### Supplied material
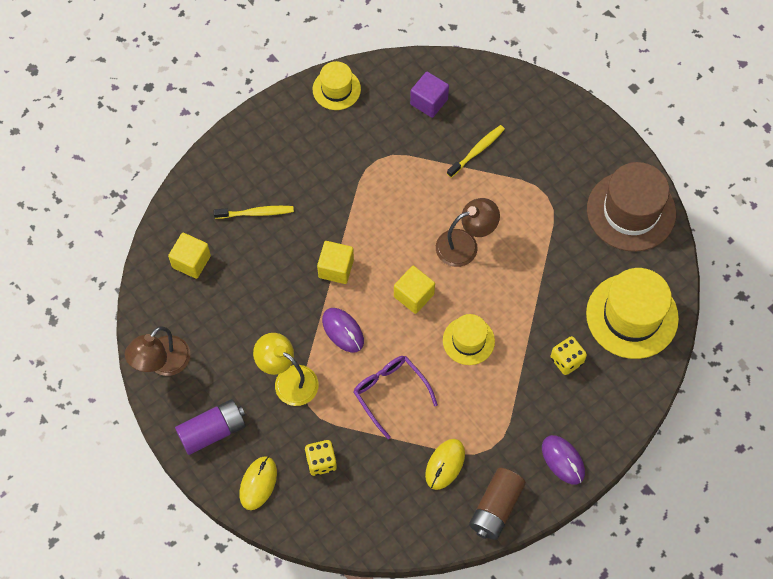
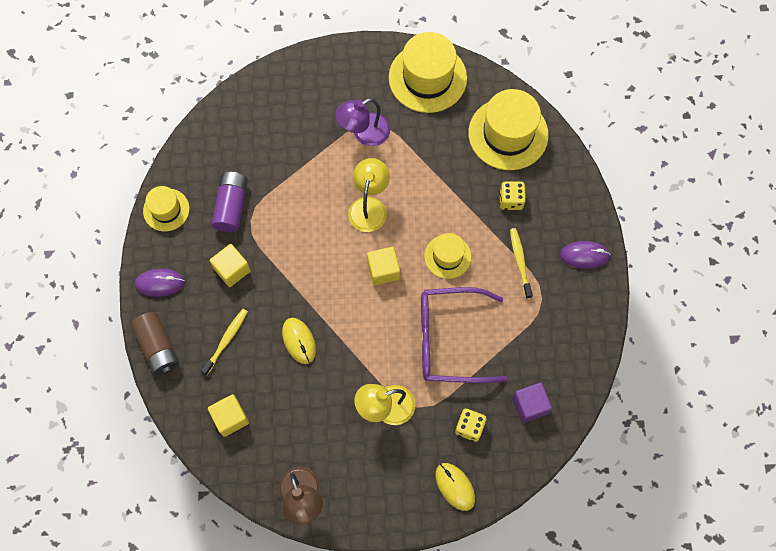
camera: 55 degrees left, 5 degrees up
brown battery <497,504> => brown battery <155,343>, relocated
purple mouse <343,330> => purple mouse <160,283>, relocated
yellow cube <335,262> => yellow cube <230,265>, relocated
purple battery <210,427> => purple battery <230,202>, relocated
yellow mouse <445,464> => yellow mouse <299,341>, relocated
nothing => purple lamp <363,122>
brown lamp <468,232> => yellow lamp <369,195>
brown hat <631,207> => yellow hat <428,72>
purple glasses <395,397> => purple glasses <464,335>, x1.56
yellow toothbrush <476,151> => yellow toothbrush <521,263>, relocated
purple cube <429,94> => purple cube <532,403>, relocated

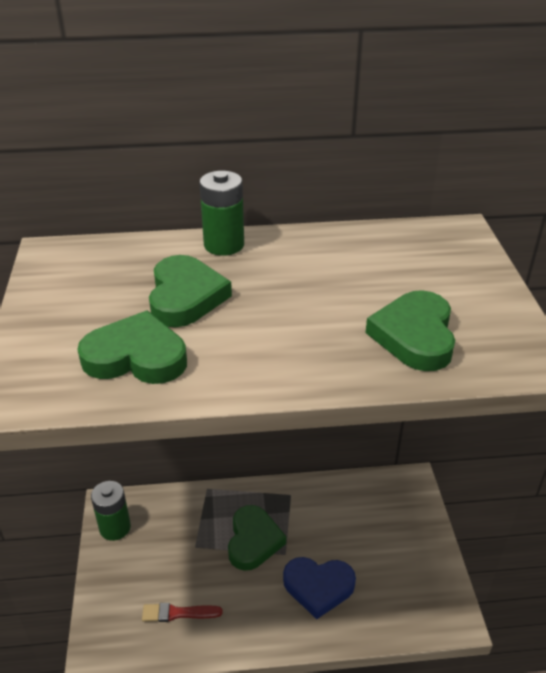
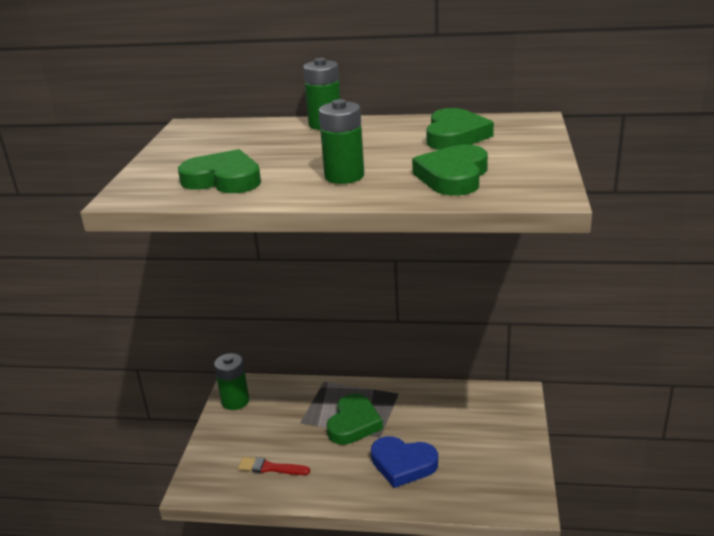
camera: 15 degrees right, 10 degrees down
nothing => green battery <341,141>
green heart <190,291> => green heart <460,129>, relocated

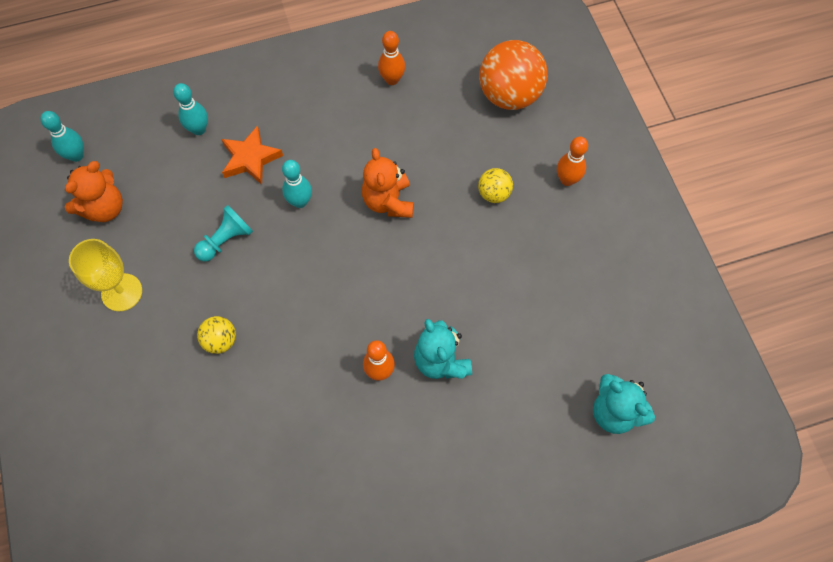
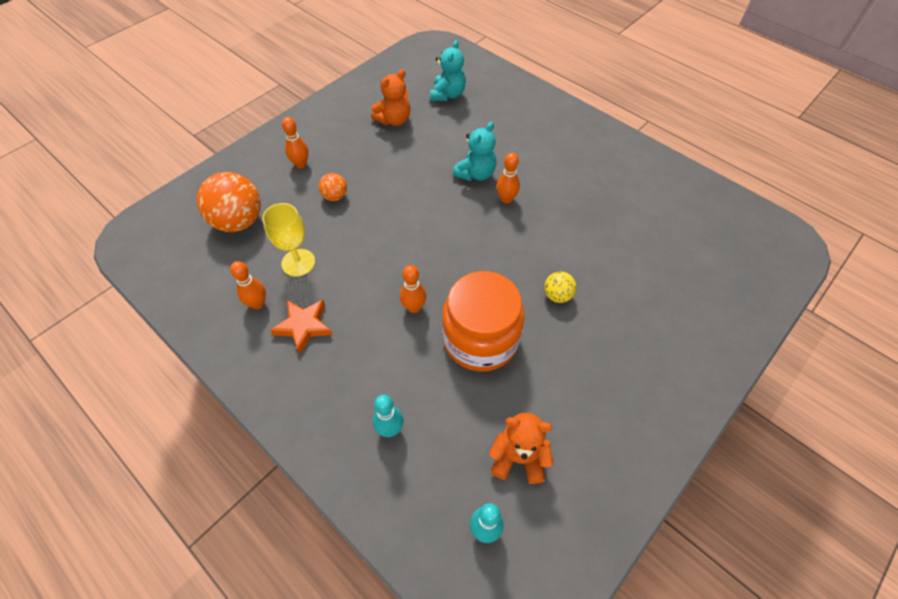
camera: 120 degrees left, 10 degrees down
yellow goblet <105,275> => yellow goblet <288,240>, relocated
orange star <252,155> => orange star <301,327>, relocated
yellow ball <495,185> => orange ball <333,187>
orange teddy bear <388,183> => orange teddy bear <390,97>, relocated
turquoise bowling pin <297,184> => orange bowling pin <413,289>
turquoise pawn <223,233> => orange jar <483,321>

### Your objective
The full listing above, duplicated exactly and without its pictures, is the answer.

### Solved problem
camera: 55 degrees left, 5 degrees up
brown battery <497,504> => brown battery <155,343>, relocated
purple mouse <343,330> => purple mouse <160,283>, relocated
yellow cube <335,262> => yellow cube <230,265>, relocated
purple battery <210,427> => purple battery <230,202>, relocated
yellow mouse <445,464> => yellow mouse <299,341>, relocated
nothing => purple lamp <363,122>
brown lamp <468,232> => yellow lamp <369,195>
brown hat <631,207> => yellow hat <428,72>
purple glasses <395,397> => purple glasses <464,335>, x1.56
yellow toothbrush <476,151> => yellow toothbrush <521,263>, relocated
purple cube <429,94> => purple cube <532,403>, relocated

camera: 15 degrees right, 10 degrees down
nothing => green battery <341,141>
green heart <190,291> => green heart <460,129>, relocated

camera: 120 degrees left, 10 degrees down
yellow goblet <105,275> => yellow goblet <288,240>, relocated
orange star <252,155> => orange star <301,327>, relocated
yellow ball <495,185> => orange ball <333,187>
orange teddy bear <388,183> => orange teddy bear <390,97>, relocated
turquoise bowling pin <297,184> => orange bowling pin <413,289>
turquoise pawn <223,233> => orange jar <483,321>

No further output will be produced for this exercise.